Copy verbatim the block of lines in the entries below whose first line contains "missing: tumbler in pink <186, 203>" and whose last line contains "appeared: flask in". Leave out all other lines.

• Data:
━━━━━━━━
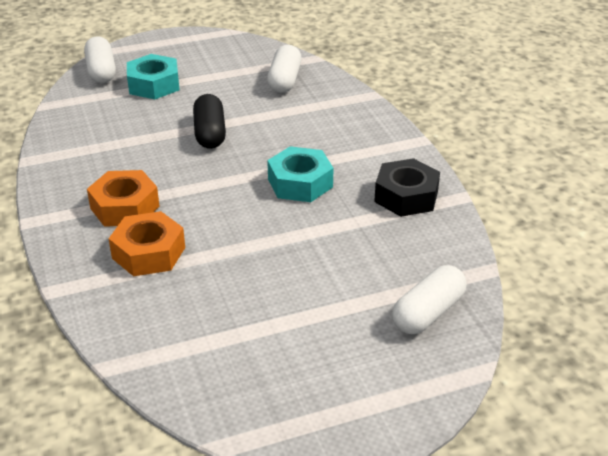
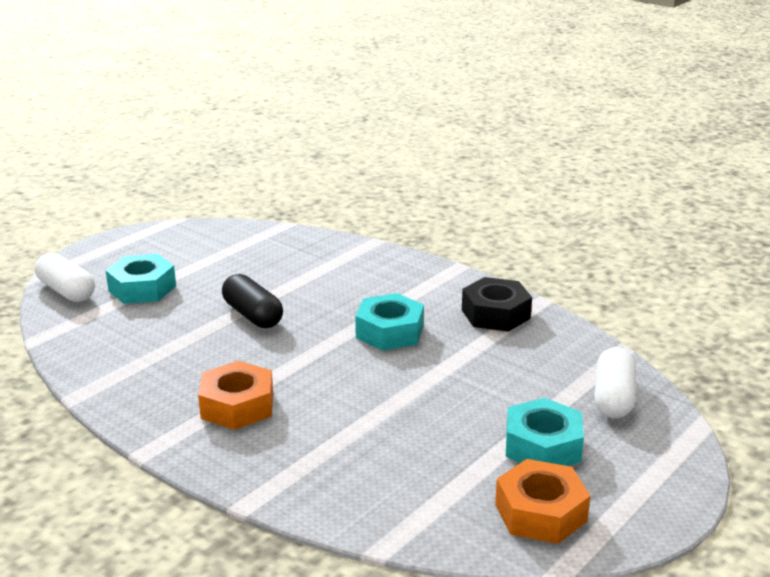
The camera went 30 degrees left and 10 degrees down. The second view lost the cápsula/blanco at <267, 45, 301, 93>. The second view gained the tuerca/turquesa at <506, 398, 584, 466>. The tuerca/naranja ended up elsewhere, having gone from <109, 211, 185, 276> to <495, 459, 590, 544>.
━━━━━━━━
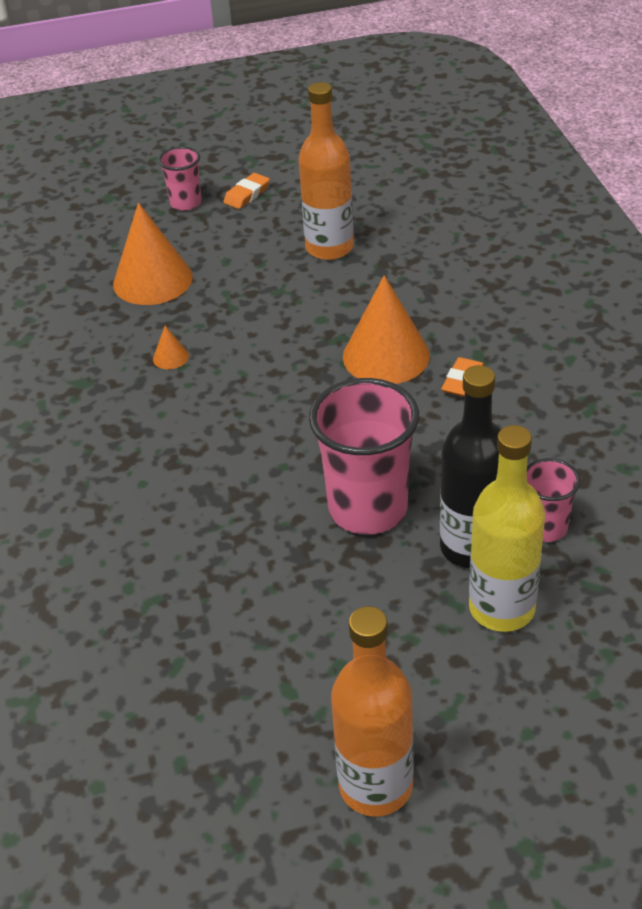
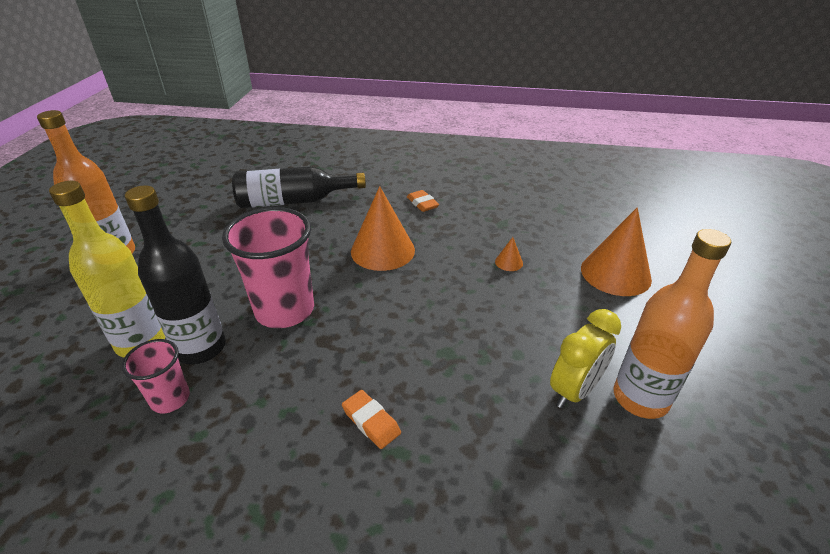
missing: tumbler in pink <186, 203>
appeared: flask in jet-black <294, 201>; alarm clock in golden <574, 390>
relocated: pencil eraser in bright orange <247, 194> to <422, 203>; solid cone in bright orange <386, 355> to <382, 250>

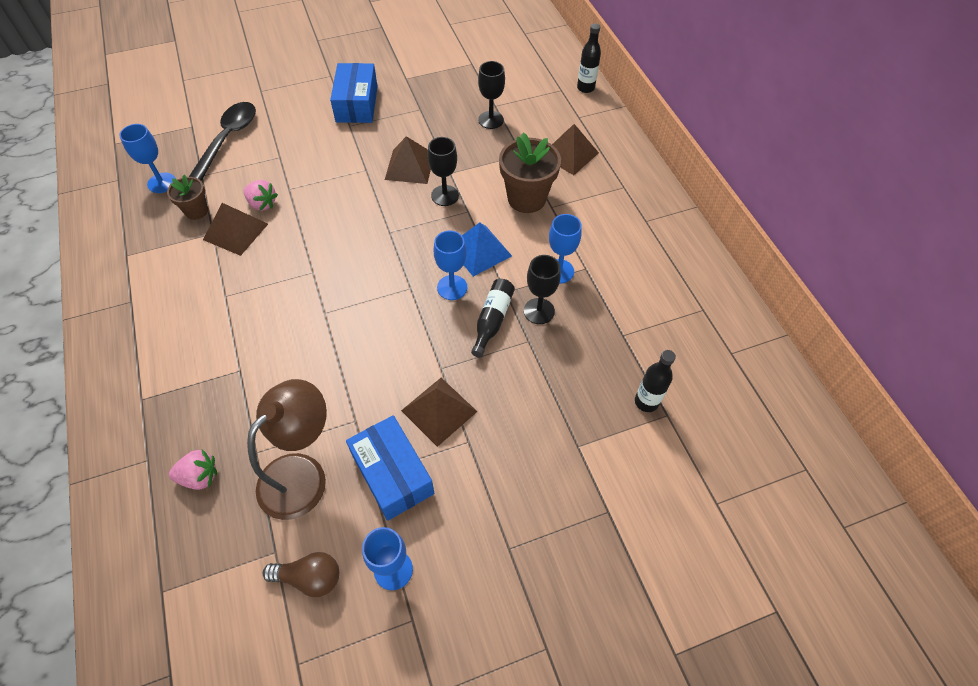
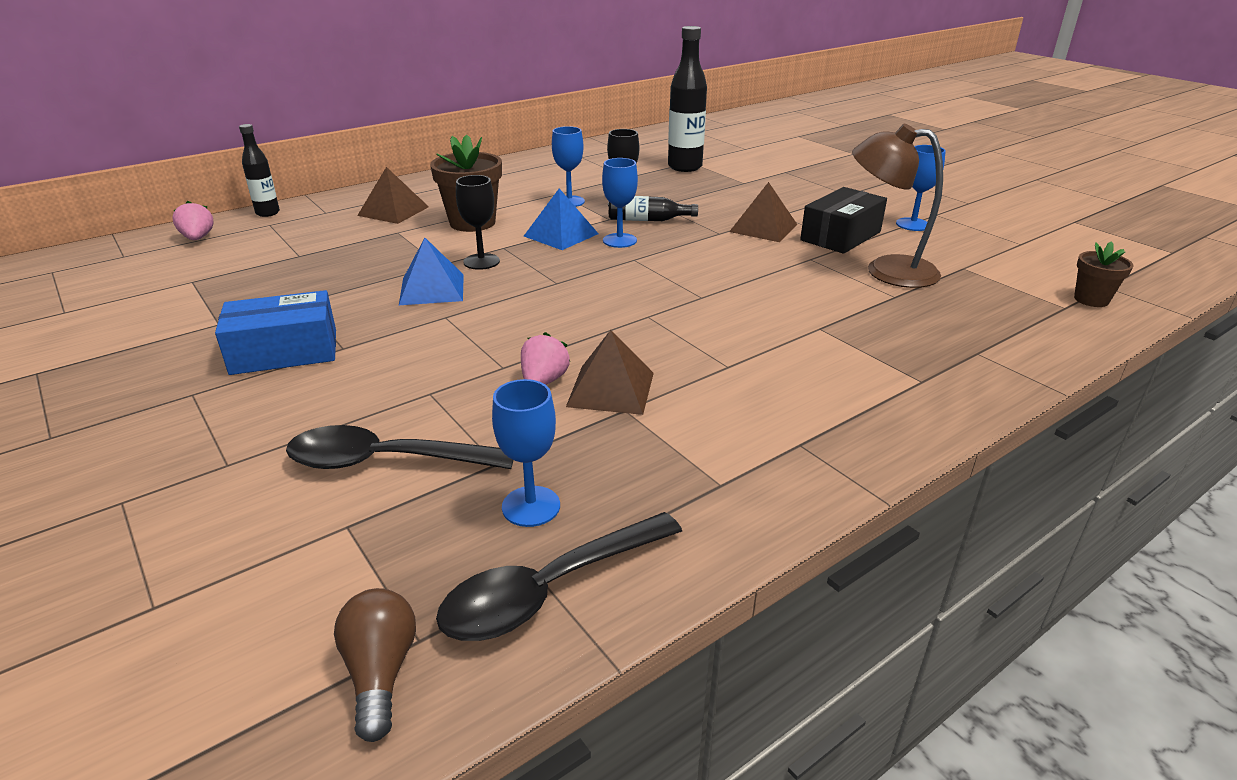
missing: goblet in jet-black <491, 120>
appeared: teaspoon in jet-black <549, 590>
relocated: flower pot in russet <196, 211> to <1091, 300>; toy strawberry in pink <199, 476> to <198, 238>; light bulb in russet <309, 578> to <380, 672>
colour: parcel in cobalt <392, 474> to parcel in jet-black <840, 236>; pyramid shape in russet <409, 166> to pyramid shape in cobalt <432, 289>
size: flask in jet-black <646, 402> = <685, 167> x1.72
━━━━━━━━
• Answer for the task:
missing: tumbler in pink <186, 203>
appeared: flask in jet-black <294, 201>; alarm clock in golden <574, 390>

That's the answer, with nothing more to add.